Could the data below be retyped exactly, without its pictures?
START Listed records
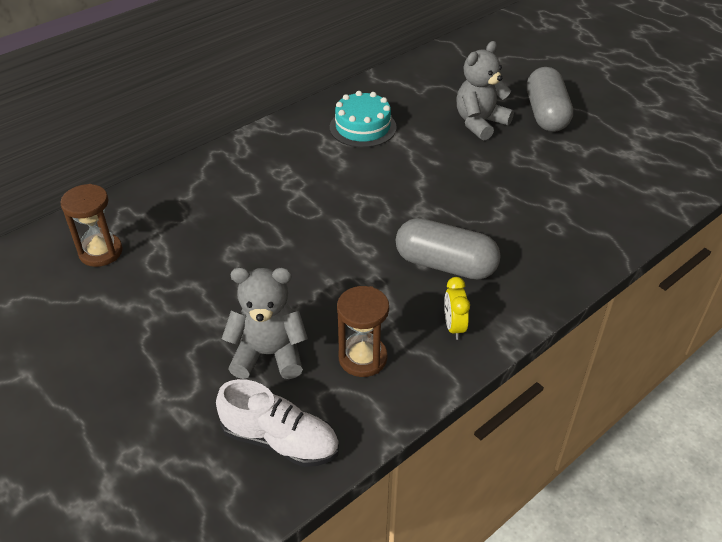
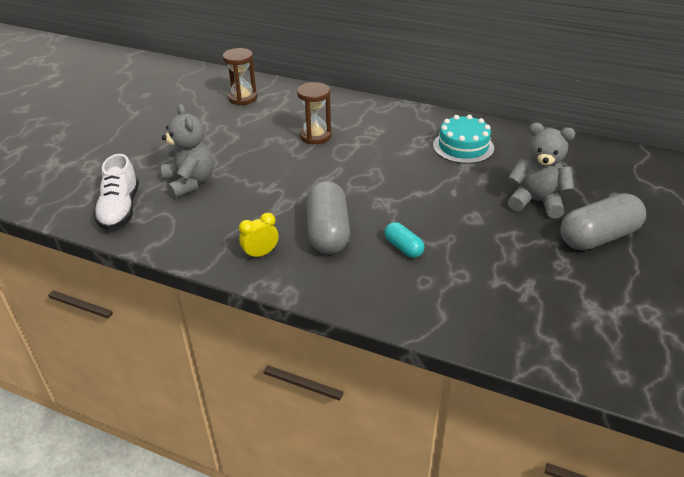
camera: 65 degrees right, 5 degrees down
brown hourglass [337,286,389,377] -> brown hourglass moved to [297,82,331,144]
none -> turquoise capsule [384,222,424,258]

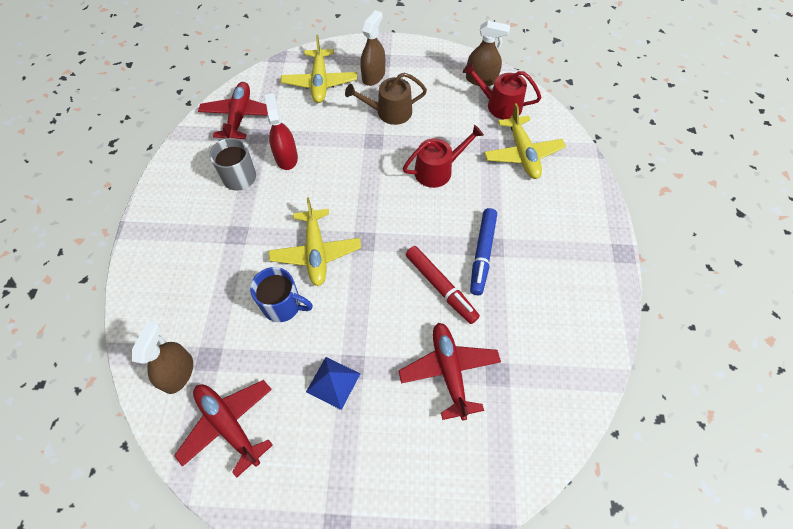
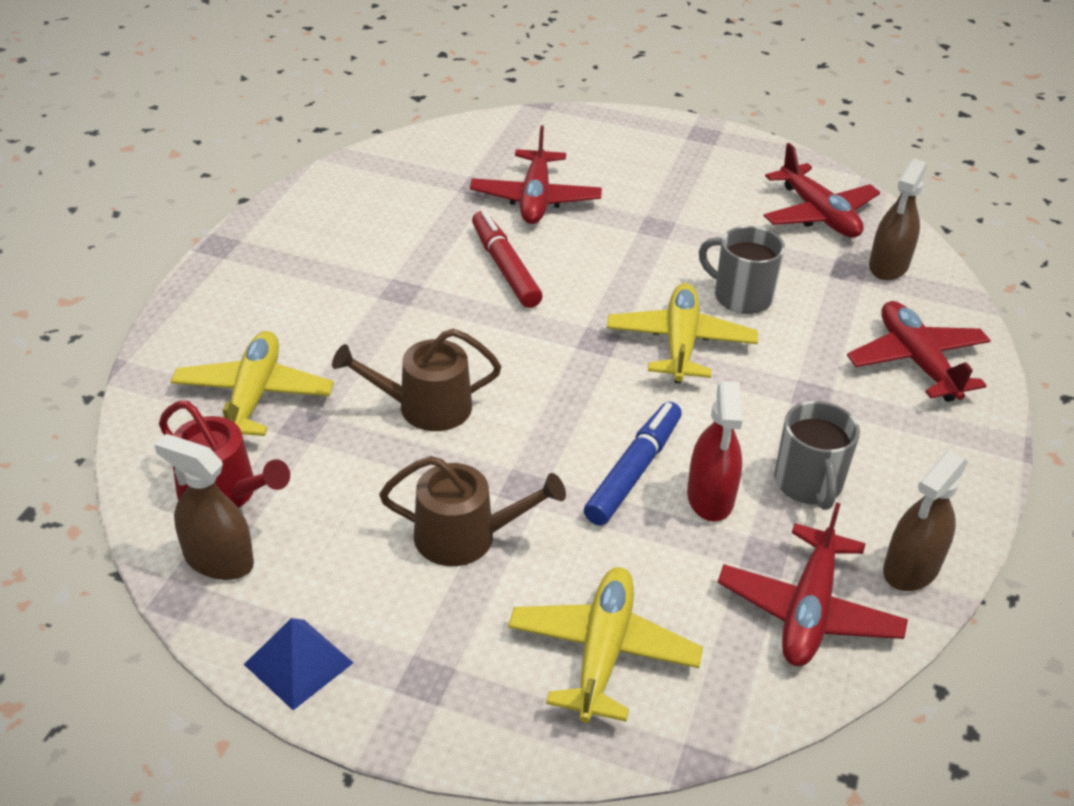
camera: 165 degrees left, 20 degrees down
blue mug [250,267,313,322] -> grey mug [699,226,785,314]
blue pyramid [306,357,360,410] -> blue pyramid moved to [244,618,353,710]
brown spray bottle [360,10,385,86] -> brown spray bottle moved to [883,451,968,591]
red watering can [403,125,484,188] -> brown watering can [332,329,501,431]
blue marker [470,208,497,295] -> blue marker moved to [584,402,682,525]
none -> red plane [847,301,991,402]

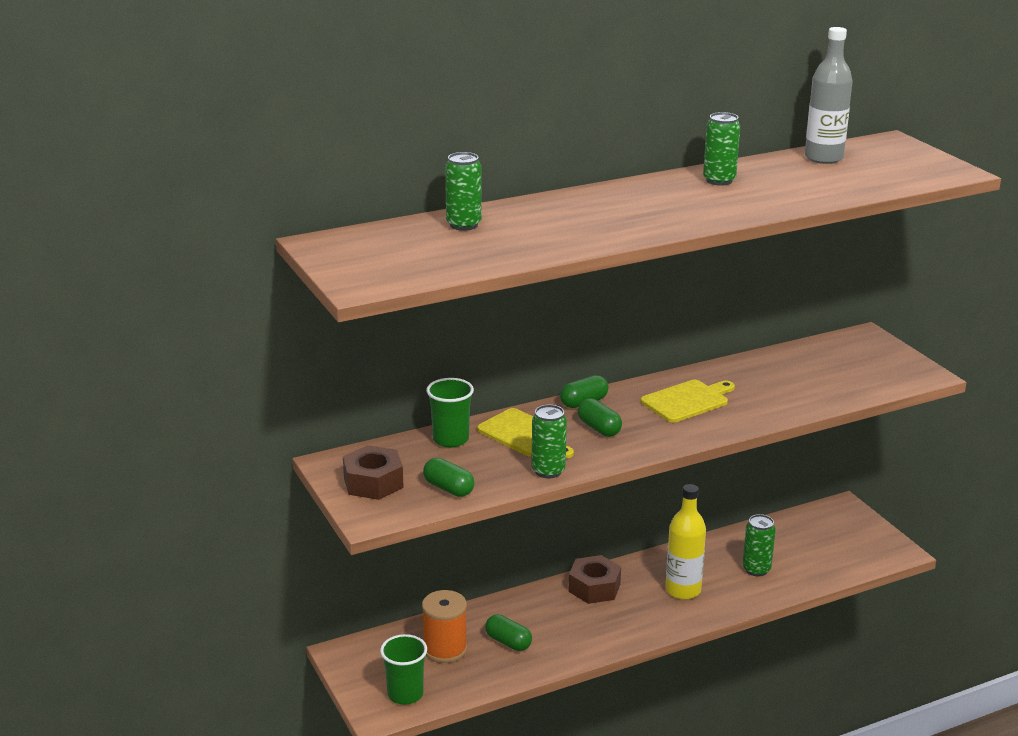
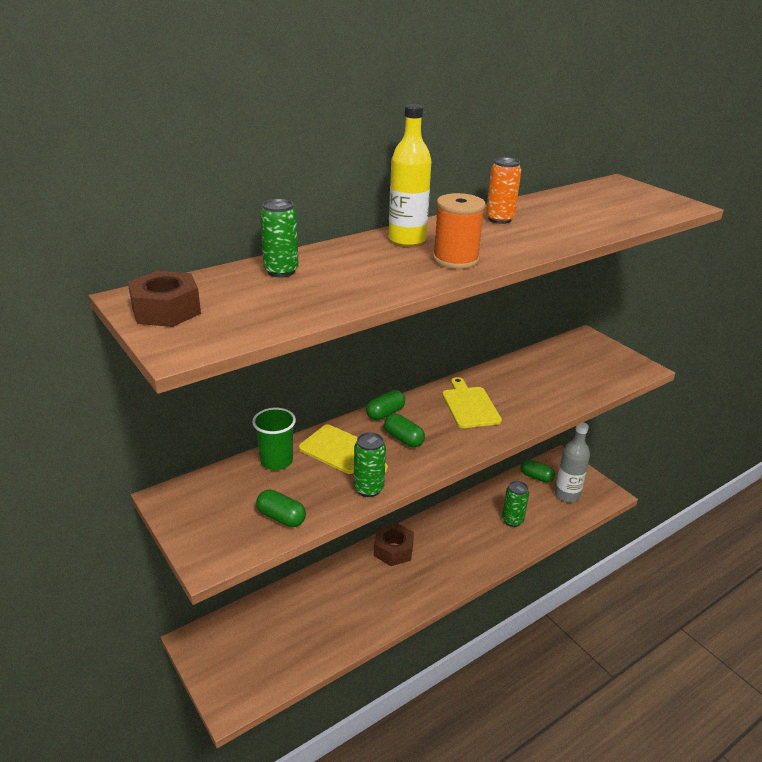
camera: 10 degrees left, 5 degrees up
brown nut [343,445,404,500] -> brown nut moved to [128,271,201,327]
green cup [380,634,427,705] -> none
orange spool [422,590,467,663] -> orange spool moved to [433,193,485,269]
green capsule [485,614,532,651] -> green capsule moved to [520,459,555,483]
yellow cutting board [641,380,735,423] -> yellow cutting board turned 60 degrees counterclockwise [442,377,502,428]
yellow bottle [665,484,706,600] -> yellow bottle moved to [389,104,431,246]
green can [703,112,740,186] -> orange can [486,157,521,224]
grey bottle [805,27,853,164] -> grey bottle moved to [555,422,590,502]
END Listed records
* Exercise solution *
camera: 65 degrees right, 5 degrees down
brown hourglass [337,286,389,377] -> brown hourglass moved to [297,82,331,144]
none -> turquoise capsule [384,222,424,258]

camera: 165 degrees left, 20 degrees down
blue mug [250,267,313,322] -> grey mug [699,226,785,314]
blue pyramid [306,357,360,410] -> blue pyramid moved to [244,618,353,710]
brown spray bottle [360,10,385,86] -> brown spray bottle moved to [883,451,968,591]
red watering can [403,125,484,188] -> brown watering can [332,329,501,431]
blue marker [470,208,497,295] -> blue marker moved to [584,402,682,525]
none -> red plane [847,301,991,402]

camera: 10 degrees left, 5 degrees up
brown nut [343,445,404,500] -> brown nut moved to [128,271,201,327]
green cup [380,634,427,705] -> none
orange spool [422,590,467,663] -> orange spool moved to [433,193,485,269]
green capsule [485,614,532,651] -> green capsule moved to [520,459,555,483]
yellow cutting board [641,380,735,423] -> yellow cutting board turned 60 degrees counterclockwise [442,377,502,428]
yellow bottle [665,484,706,600] -> yellow bottle moved to [389,104,431,246]
green can [703,112,740,186] -> orange can [486,157,521,224]
grey bottle [805,27,853,164] -> grey bottle moved to [555,422,590,502]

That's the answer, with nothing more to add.